** Brief **
Could you copy each line of the listing below that has the word "switch"?

** Provided records **
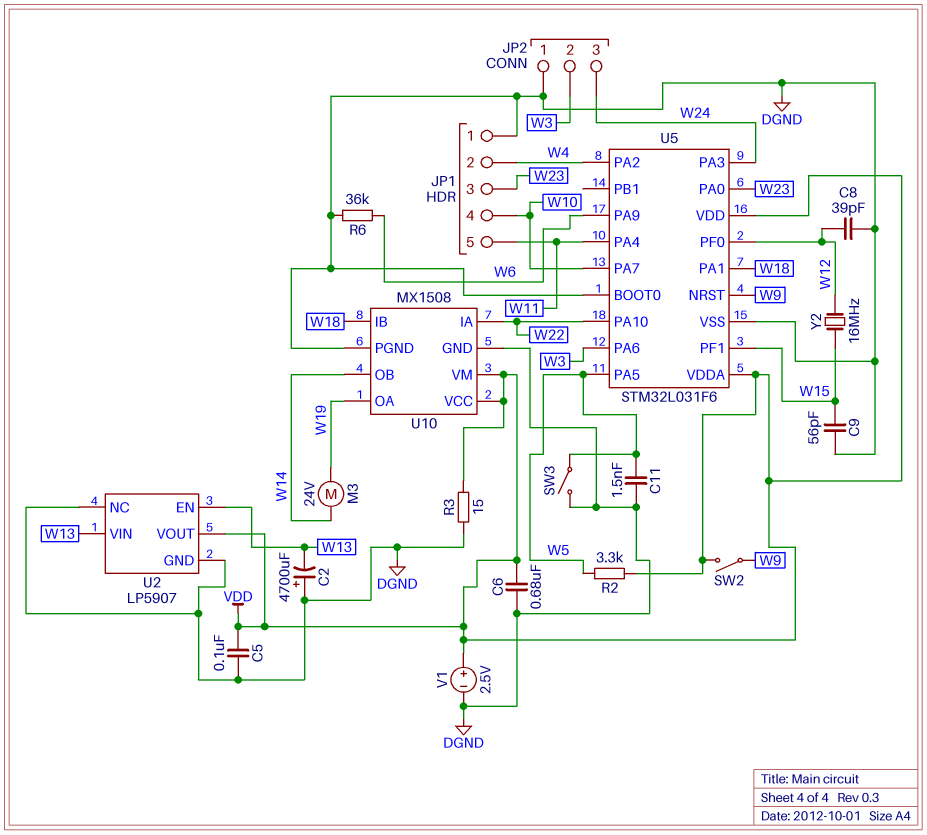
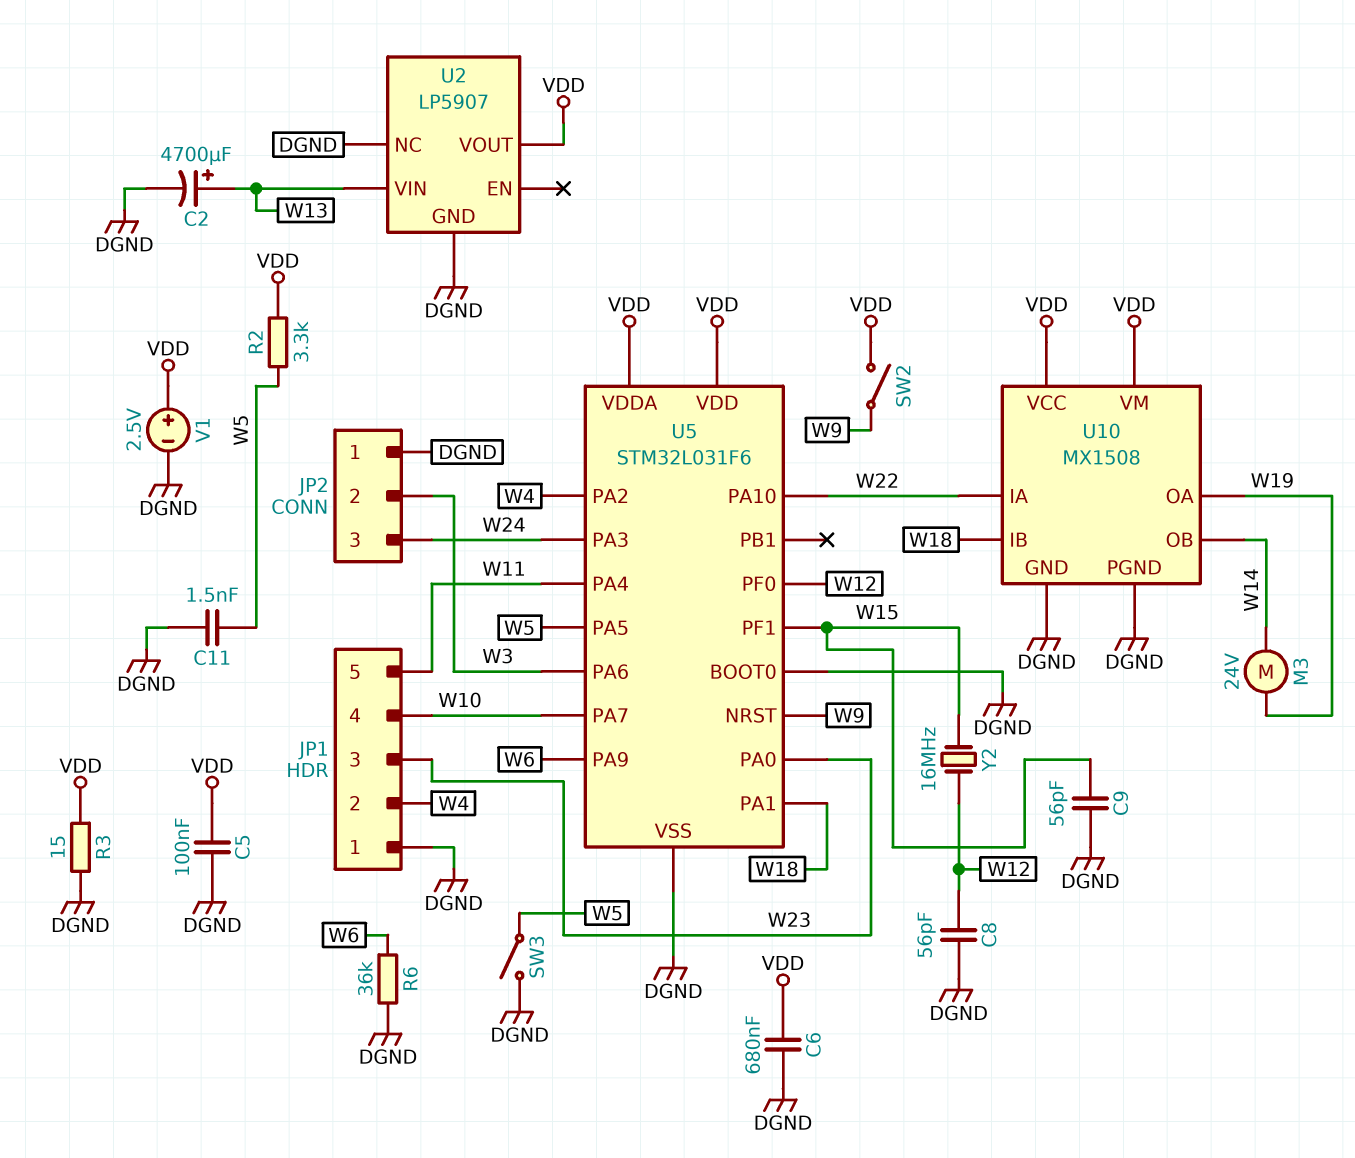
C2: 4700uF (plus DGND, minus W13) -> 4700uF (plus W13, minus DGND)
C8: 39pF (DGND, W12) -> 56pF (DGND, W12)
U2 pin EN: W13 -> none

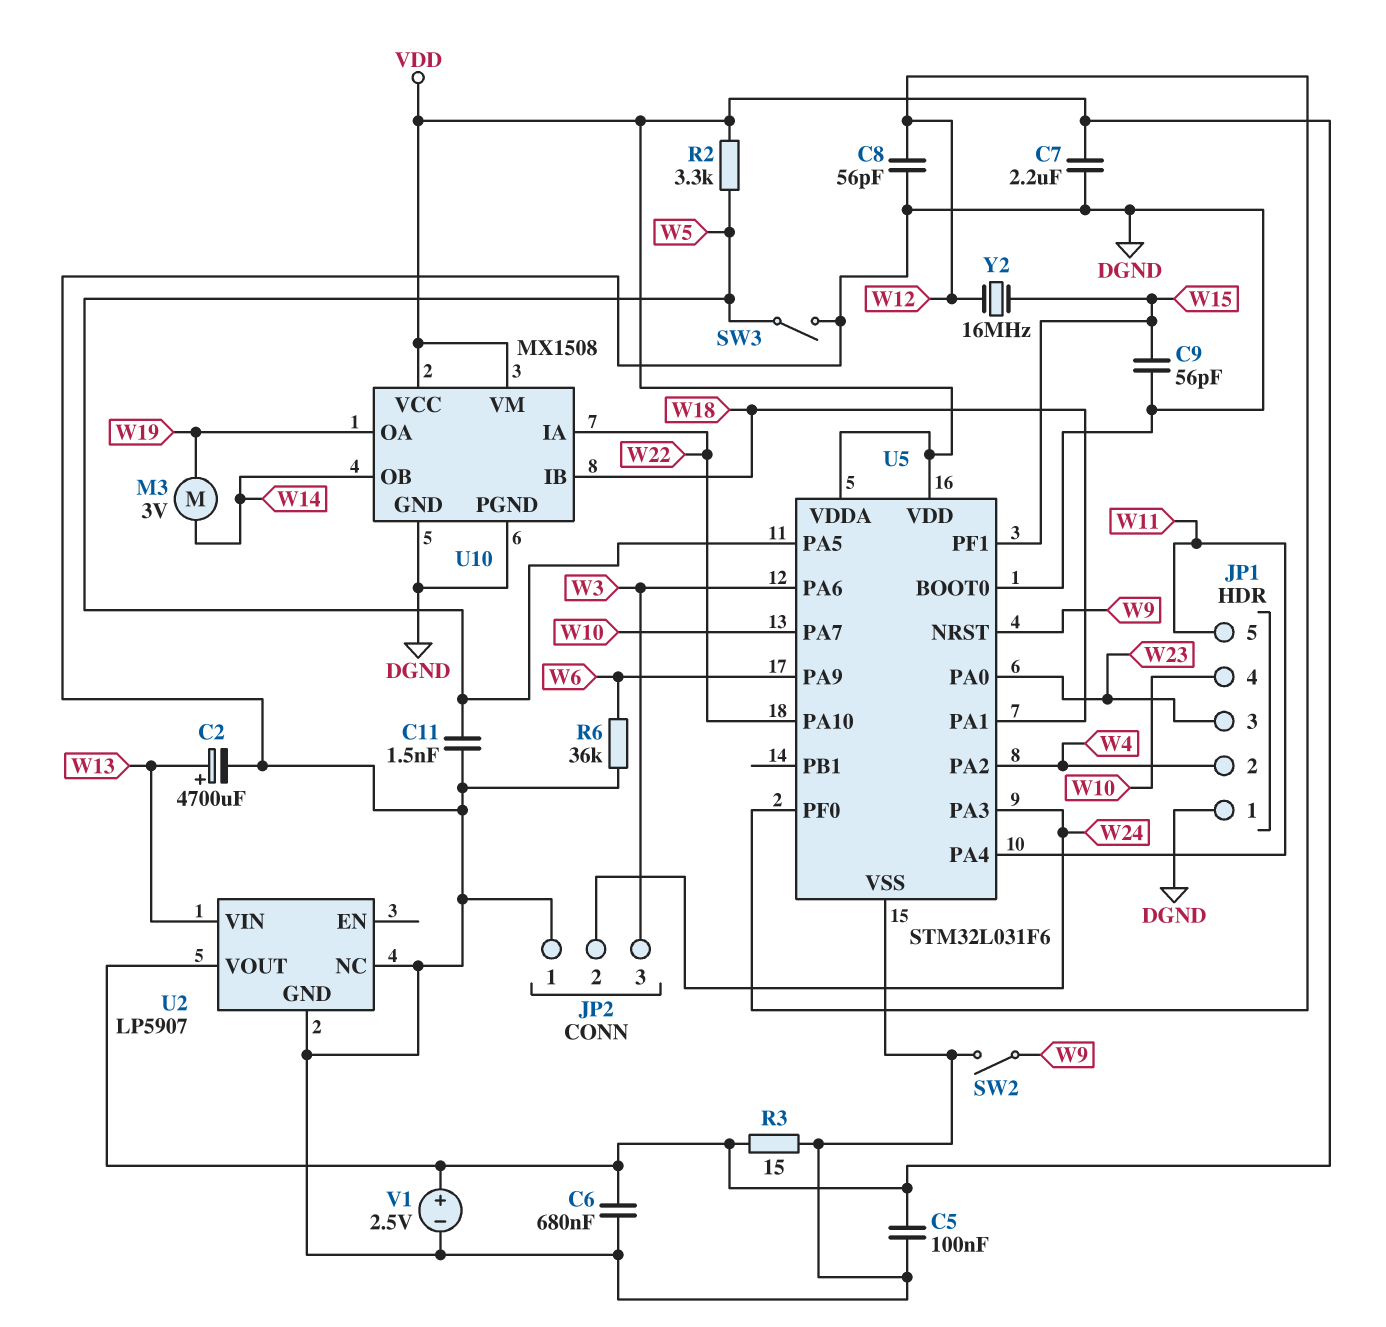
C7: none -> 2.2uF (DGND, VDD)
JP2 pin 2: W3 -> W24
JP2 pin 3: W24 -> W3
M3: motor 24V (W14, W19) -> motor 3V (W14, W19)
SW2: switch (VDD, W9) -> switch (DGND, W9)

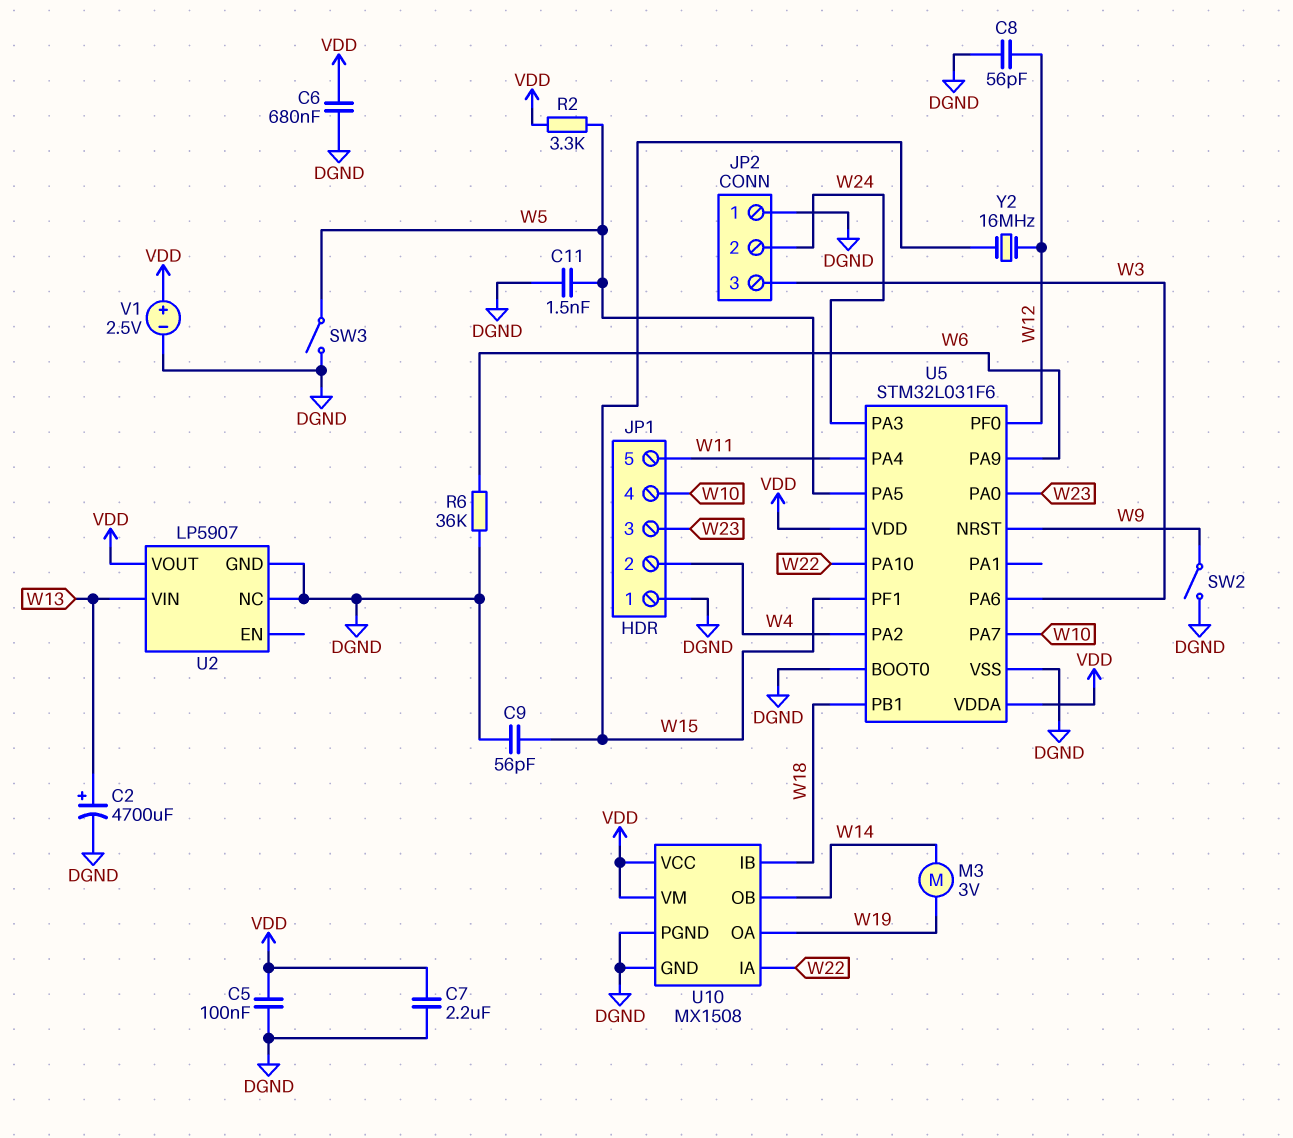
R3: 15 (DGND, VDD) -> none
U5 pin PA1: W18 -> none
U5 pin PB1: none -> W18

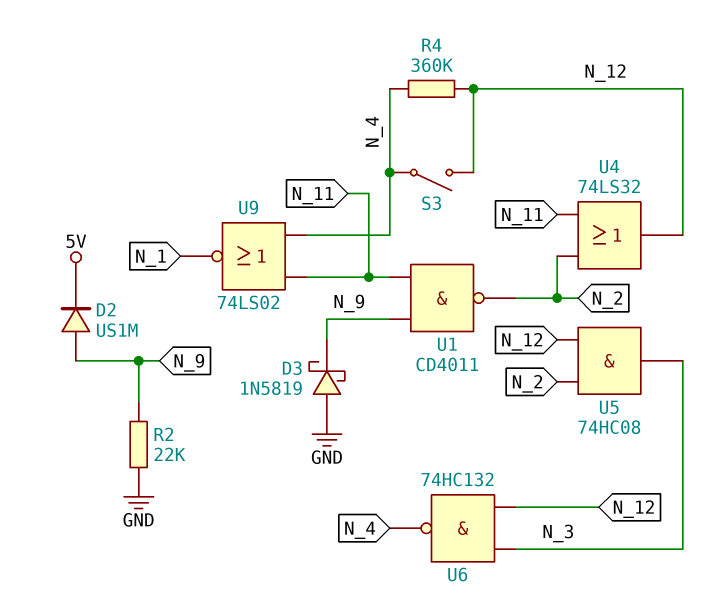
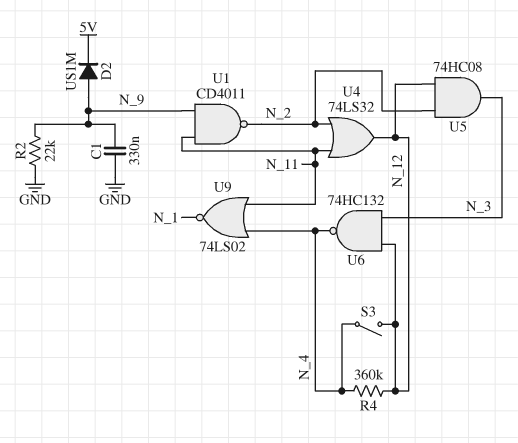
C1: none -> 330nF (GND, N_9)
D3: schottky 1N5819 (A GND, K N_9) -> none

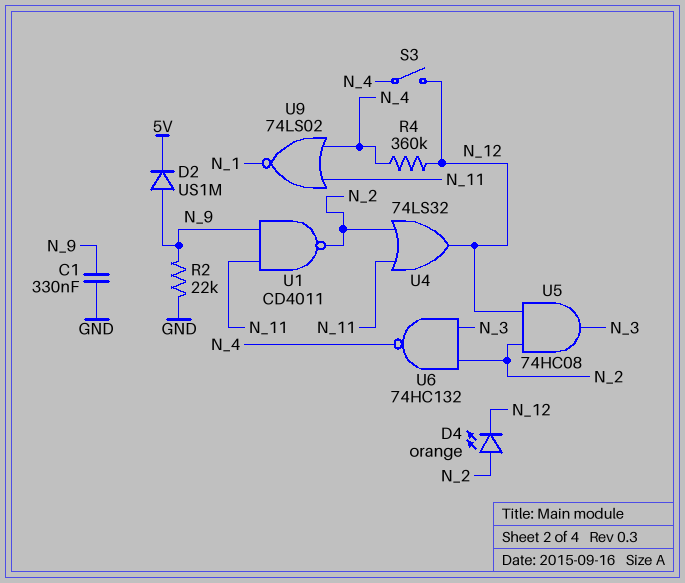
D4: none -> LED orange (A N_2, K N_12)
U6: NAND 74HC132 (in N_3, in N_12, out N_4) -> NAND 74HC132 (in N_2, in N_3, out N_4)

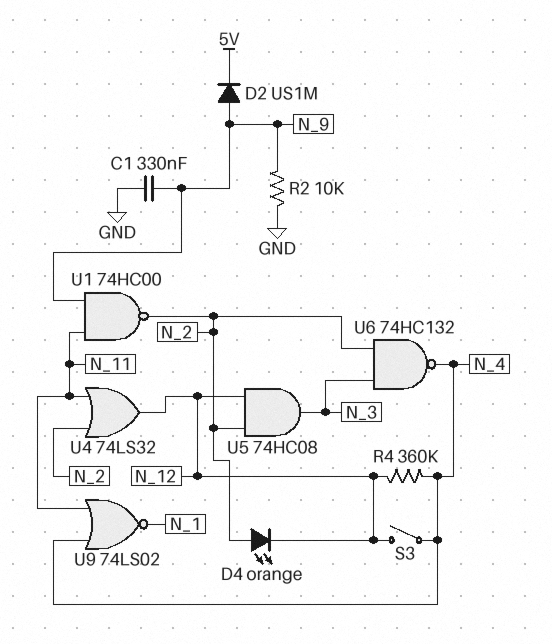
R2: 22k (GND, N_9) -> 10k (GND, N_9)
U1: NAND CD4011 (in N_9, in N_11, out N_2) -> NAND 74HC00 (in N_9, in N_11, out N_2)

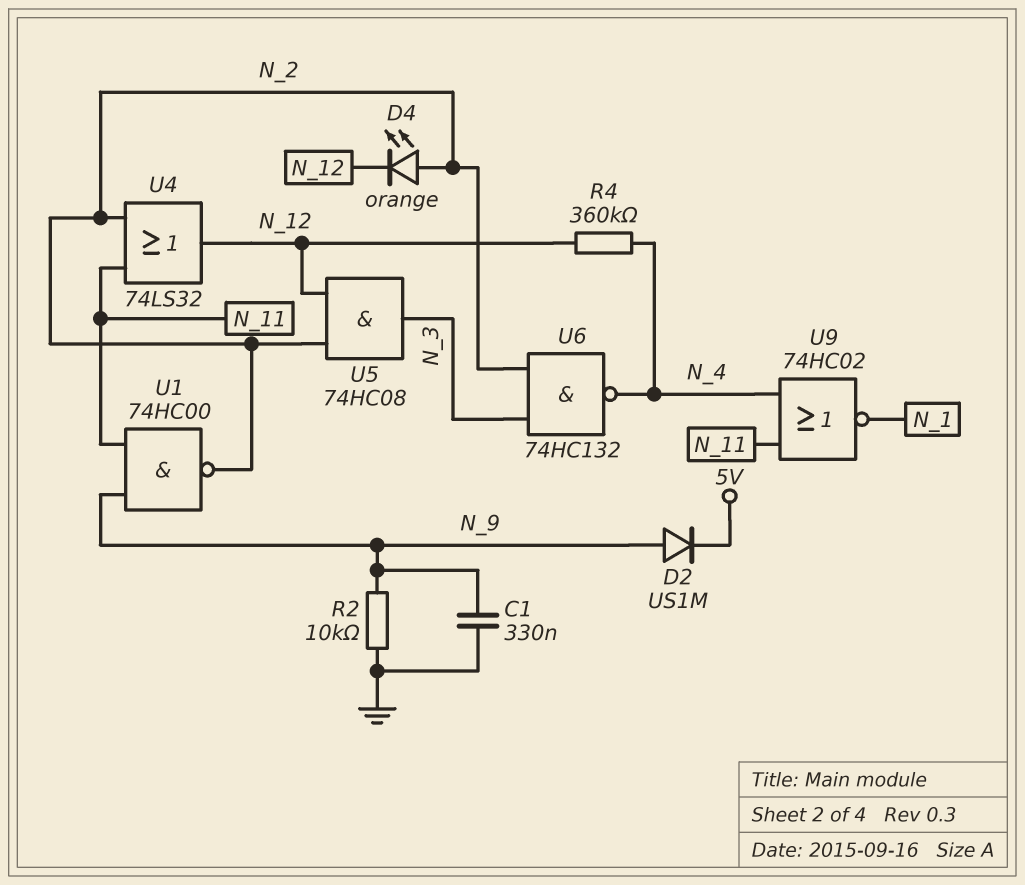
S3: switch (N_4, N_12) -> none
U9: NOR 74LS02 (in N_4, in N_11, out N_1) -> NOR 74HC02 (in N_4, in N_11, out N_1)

** Answer to this problem **
SW2: switch (VDD, W9) -> switch (DGND, W9)
S3: switch (N_4, N_12) -> none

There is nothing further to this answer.